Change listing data

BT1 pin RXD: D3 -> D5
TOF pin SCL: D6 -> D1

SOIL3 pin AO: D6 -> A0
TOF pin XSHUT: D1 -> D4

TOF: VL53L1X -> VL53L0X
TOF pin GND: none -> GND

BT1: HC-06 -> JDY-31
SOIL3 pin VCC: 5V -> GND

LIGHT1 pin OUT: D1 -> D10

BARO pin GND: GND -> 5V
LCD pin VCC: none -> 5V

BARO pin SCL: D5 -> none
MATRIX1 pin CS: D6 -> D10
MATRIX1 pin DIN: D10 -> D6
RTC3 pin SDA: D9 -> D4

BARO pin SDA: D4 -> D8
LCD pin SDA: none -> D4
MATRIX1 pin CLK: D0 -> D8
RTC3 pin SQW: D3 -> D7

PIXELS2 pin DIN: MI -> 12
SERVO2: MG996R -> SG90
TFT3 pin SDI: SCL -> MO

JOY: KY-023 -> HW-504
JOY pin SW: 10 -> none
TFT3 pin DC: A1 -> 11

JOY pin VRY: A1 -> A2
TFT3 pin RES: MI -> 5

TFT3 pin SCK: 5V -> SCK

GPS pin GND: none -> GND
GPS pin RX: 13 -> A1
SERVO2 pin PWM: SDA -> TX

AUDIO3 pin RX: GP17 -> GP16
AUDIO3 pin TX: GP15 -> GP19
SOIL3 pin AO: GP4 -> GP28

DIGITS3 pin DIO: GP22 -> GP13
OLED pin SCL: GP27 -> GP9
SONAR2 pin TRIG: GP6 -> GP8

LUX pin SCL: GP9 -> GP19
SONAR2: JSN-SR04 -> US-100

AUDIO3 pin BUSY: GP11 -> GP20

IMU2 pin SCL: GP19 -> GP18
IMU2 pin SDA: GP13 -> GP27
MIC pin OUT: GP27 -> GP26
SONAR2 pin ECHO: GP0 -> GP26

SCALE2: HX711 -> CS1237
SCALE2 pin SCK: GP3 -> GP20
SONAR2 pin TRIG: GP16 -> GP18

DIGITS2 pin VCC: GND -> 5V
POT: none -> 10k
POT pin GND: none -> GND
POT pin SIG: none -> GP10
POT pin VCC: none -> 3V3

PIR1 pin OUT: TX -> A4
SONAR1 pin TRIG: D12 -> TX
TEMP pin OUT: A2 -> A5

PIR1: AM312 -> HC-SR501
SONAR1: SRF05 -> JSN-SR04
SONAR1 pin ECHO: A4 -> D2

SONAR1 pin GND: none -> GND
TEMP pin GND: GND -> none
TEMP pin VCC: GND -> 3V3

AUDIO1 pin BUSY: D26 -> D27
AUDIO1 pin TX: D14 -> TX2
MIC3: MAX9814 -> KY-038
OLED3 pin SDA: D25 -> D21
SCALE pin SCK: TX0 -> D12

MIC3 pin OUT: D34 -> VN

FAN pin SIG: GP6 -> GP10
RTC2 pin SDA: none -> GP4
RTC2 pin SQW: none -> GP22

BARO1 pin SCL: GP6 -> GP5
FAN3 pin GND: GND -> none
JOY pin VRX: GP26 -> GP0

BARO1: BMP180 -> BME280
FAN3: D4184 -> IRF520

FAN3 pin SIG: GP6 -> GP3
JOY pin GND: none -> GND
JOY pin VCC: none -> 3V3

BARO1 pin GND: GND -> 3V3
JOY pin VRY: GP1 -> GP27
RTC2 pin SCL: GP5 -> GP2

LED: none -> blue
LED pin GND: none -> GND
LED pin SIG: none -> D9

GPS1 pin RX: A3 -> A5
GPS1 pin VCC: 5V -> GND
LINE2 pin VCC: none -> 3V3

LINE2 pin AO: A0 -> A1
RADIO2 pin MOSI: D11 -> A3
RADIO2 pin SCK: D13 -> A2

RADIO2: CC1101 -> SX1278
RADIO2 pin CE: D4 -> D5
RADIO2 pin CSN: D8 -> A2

**WORK TO COMPLETE**
Copy the lines above exactly, beginning at the line that has "TOF pin XSHUT: D1 -> D4" and stopping after the line that has "JOY pin VRY: A1 -> A2", and omit the rest.

**ANSWER AREA**
TOF pin XSHUT: D1 -> D4

TOF: VL53L1X -> VL53L0X
TOF pin GND: none -> GND

BT1: HC-06 -> JDY-31
SOIL3 pin VCC: 5V -> GND

LIGHT1 pin OUT: D1 -> D10

BARO pin GND: GND -> 5V
LCD pin VCC: none -> 5V

BARO pin SCL: D5 -> none
MATRIX1 pin CS: D6 -> D10
MATRIX1 pin DIN: D10 -> D6
RTC3 pin SDA: D9 -> D4

BARO pin SDA: D4 -> D8
LCD pin SDA: none -> D4
MATRIX1 pin CLK: D0 -> D8
RTC3 pin SQW: D3 -> D7

PIXELS2 pin DIN: MI -> 12
SERVO2: MG996R -> SG90
TFT3 pin SDI: SCL -> MO

JOY: KY-023 -> HW-504
JOY pin SW: 10 -> none
TFT3 pin DC: A1 -> 11

JOY pin VRY: A1 -> A2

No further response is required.